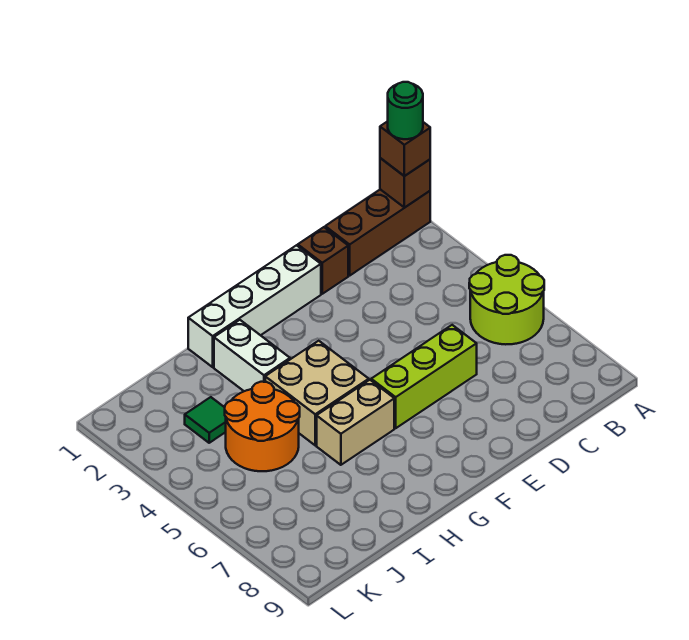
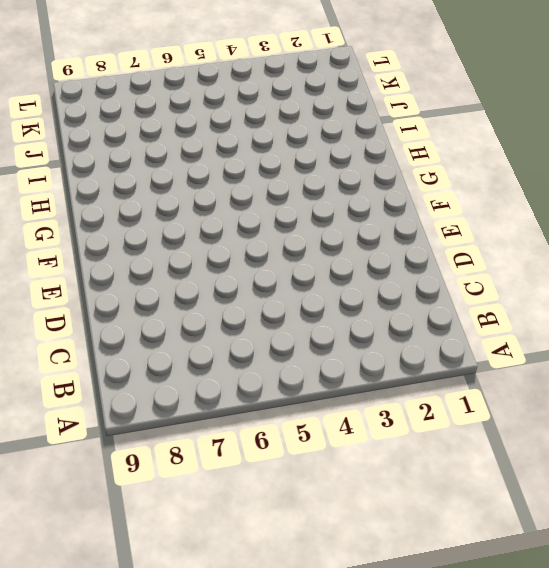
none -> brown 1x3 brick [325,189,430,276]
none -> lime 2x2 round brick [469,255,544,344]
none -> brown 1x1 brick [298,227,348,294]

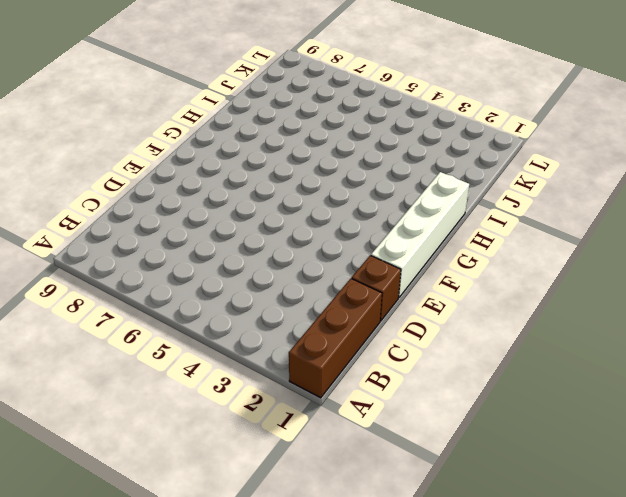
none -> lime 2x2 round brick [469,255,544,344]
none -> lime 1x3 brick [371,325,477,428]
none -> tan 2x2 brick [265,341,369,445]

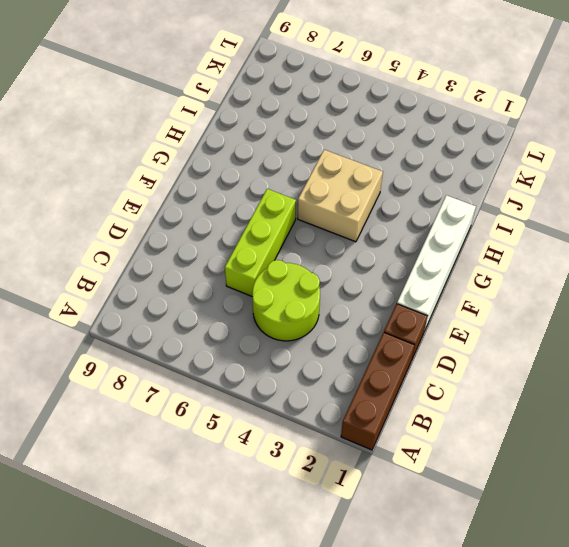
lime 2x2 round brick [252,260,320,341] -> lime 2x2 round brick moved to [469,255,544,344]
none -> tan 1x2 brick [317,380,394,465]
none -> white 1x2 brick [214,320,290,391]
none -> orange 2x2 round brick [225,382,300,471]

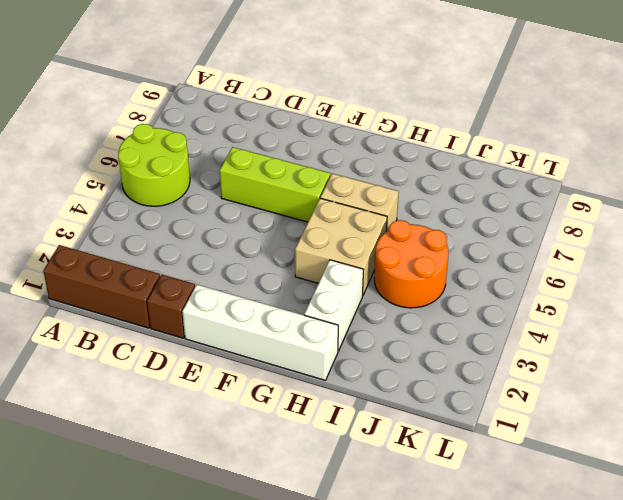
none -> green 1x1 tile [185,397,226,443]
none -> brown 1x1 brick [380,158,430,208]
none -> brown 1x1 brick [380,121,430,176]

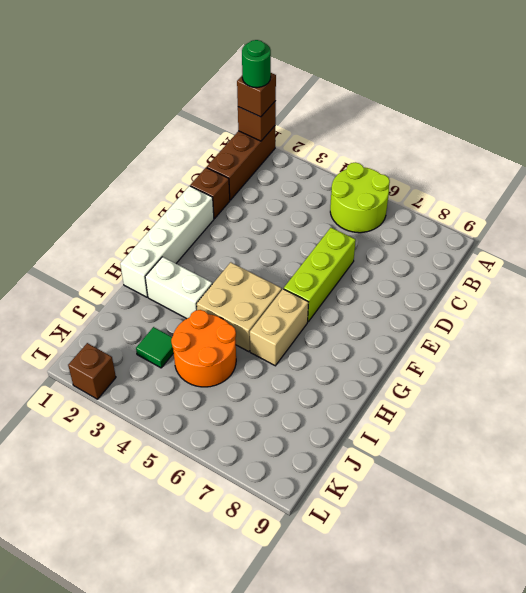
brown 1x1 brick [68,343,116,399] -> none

### EXERCISE DETAILS
Retyping is limited to the line with "none -> orange" and the lines after it in the material above; give them exactly and leave out the pictures.

### COMPLETED TASK
none -> orange 2x2 round brick [225,382,300,471]

none -> green 1x1 tile [185,397,226,443]
none -> brown 1x1 brick [380,158,430,208]
none -> brown 1x1 brick [380,121,430,176]

brown 1x1 brick [68,343,116,399] -> none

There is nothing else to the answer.